_WHAT TO PRODUCE_
Filter the data below for the string "People" and copy each matching line.

START THE DATA

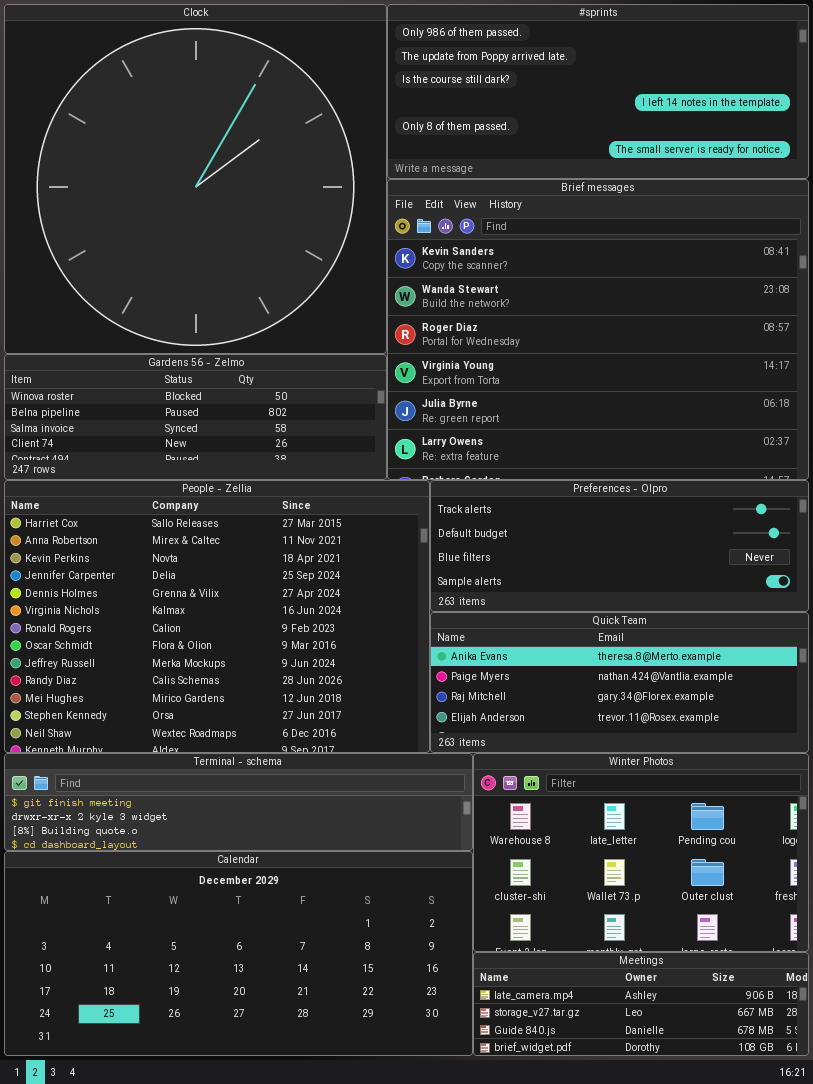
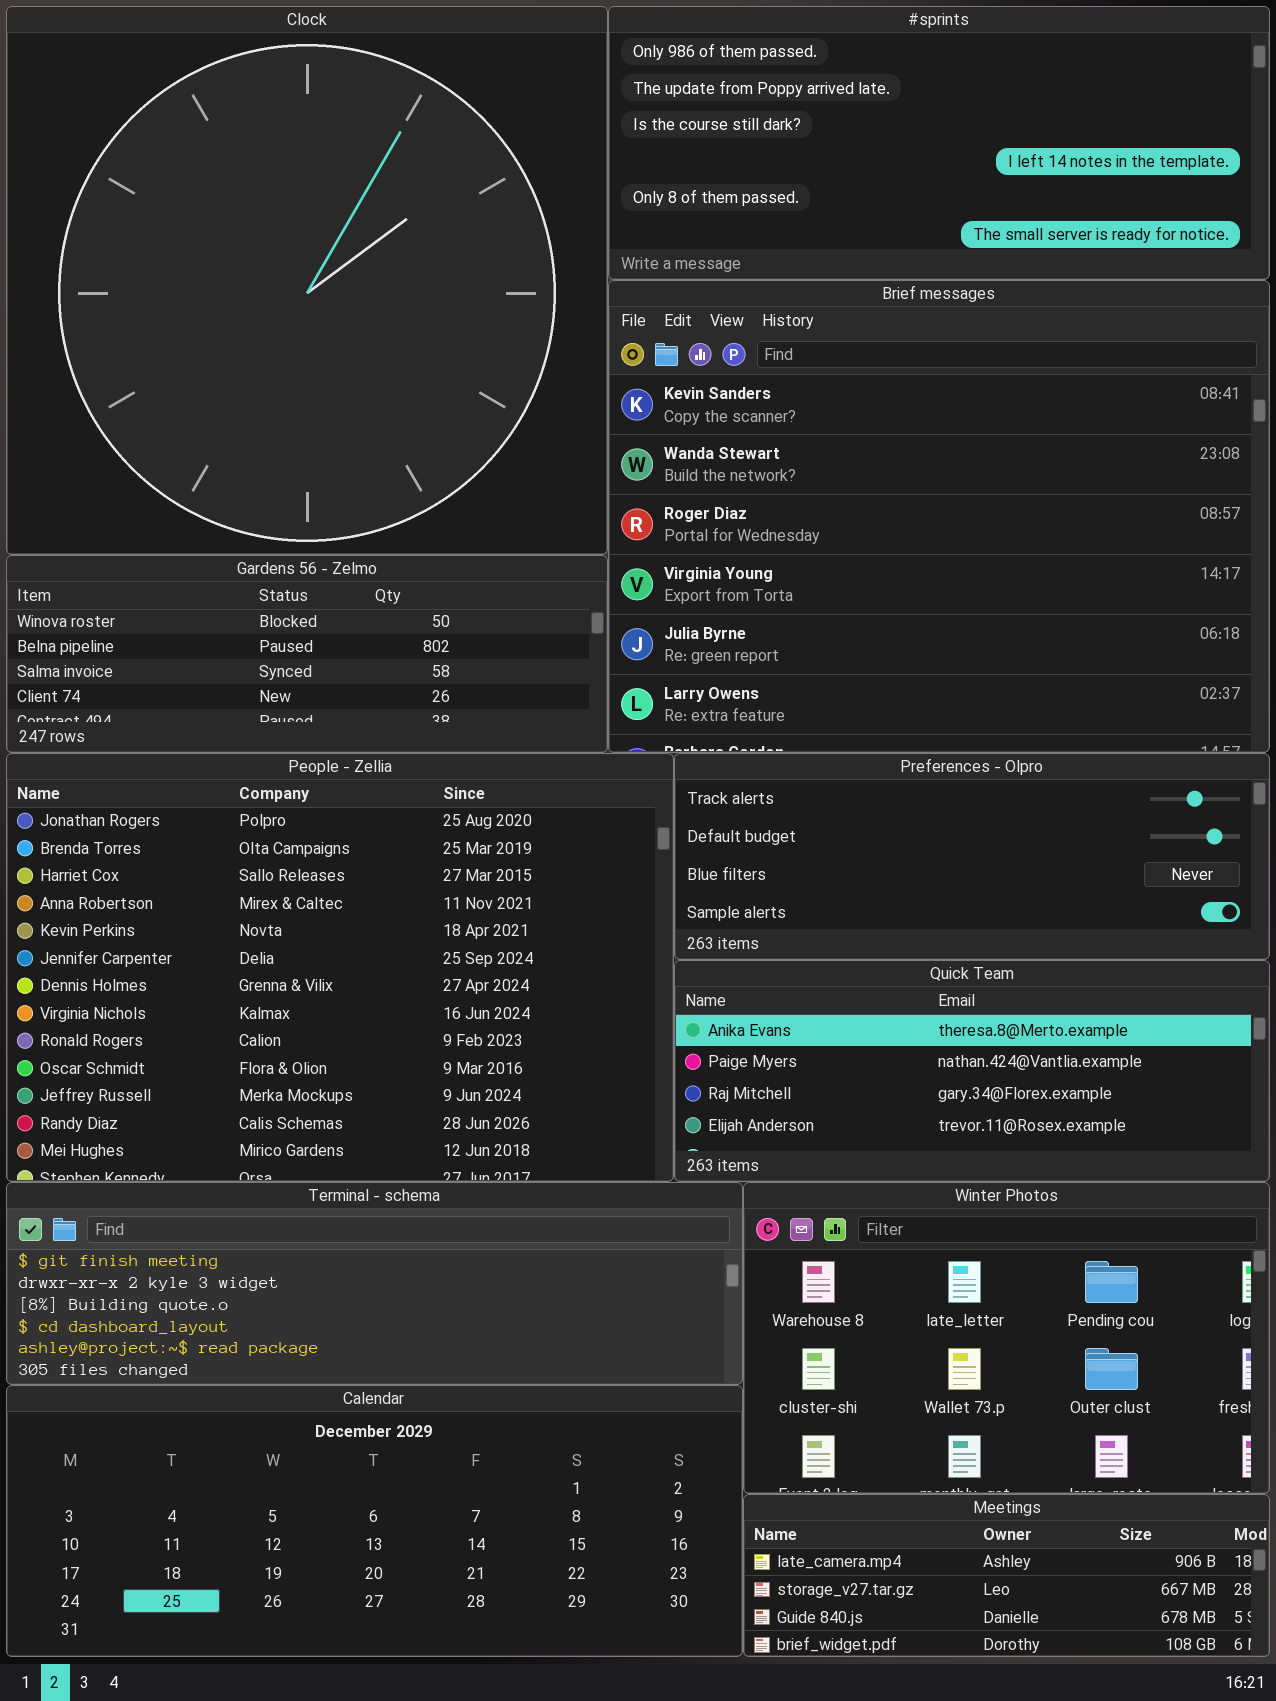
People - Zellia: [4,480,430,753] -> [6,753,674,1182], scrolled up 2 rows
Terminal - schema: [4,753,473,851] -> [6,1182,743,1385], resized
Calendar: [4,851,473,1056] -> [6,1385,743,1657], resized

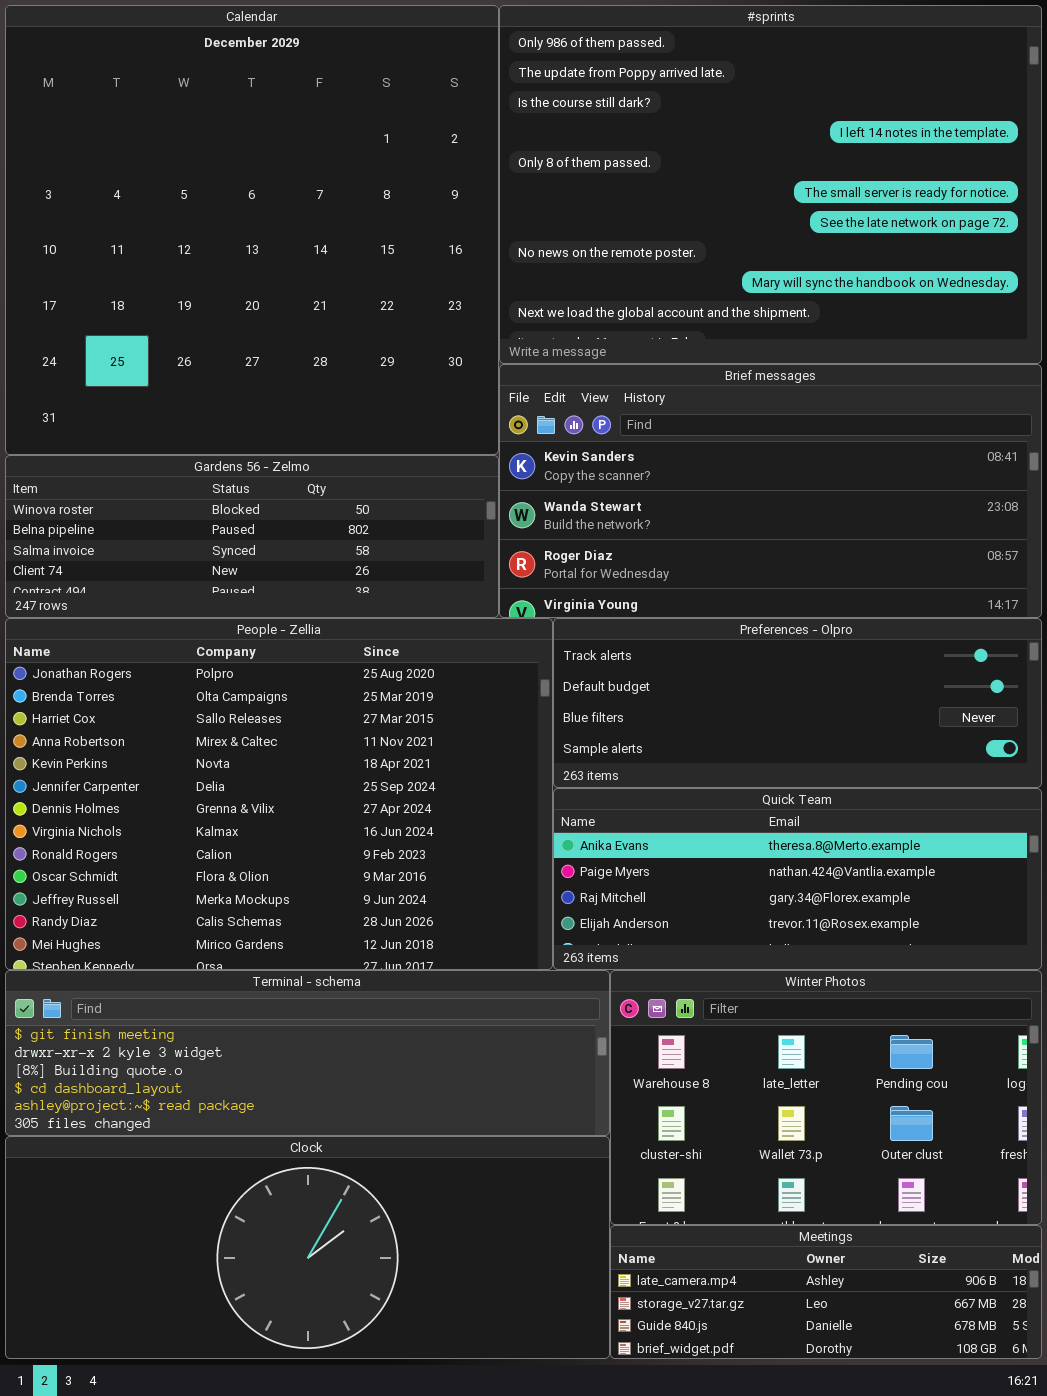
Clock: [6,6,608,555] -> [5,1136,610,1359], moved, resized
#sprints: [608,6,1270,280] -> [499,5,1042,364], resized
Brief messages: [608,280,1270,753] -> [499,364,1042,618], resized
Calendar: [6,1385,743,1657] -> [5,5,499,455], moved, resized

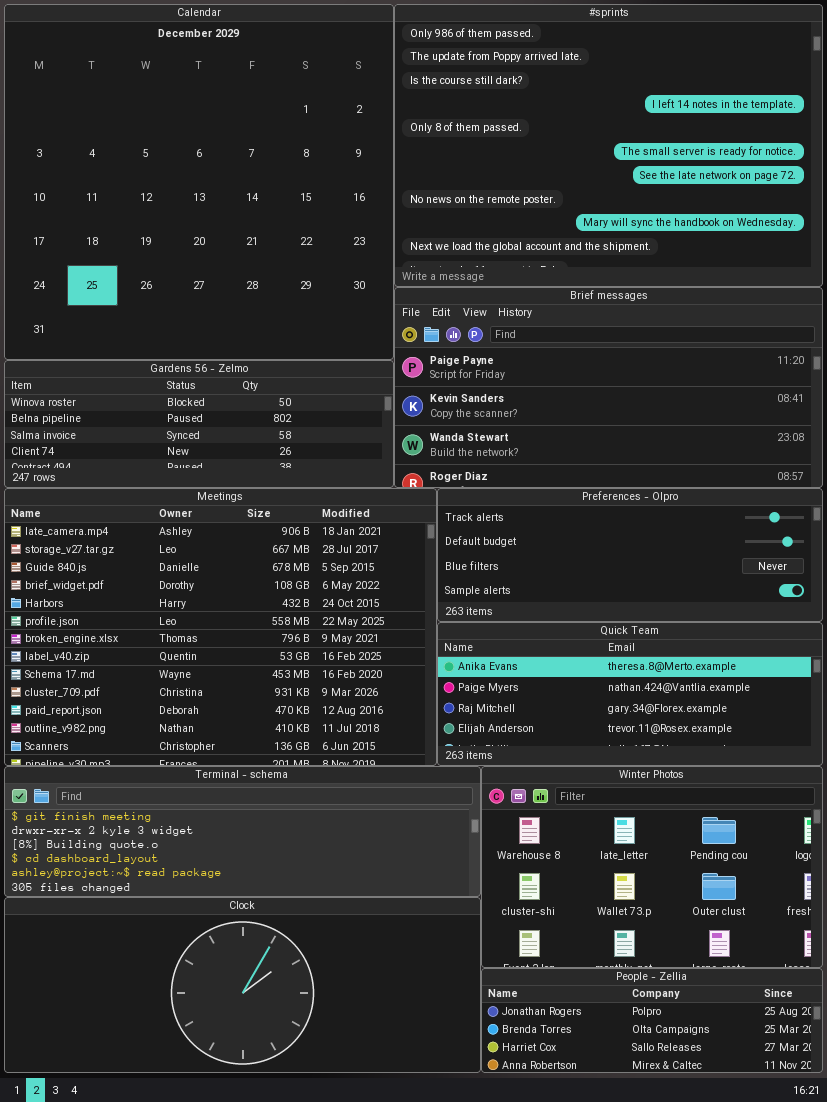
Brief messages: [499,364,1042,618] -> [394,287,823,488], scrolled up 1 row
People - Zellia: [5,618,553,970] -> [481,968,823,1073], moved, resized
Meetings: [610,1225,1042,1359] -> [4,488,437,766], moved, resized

END THE DATA

_ANSWER AREA_
People - Zellia: [4,480,430,753] -> [6,753,674,1182], scrolled up 2 rows
People - Zellia: [5,618,553,970] -> [481,968,823,1073], moved, resized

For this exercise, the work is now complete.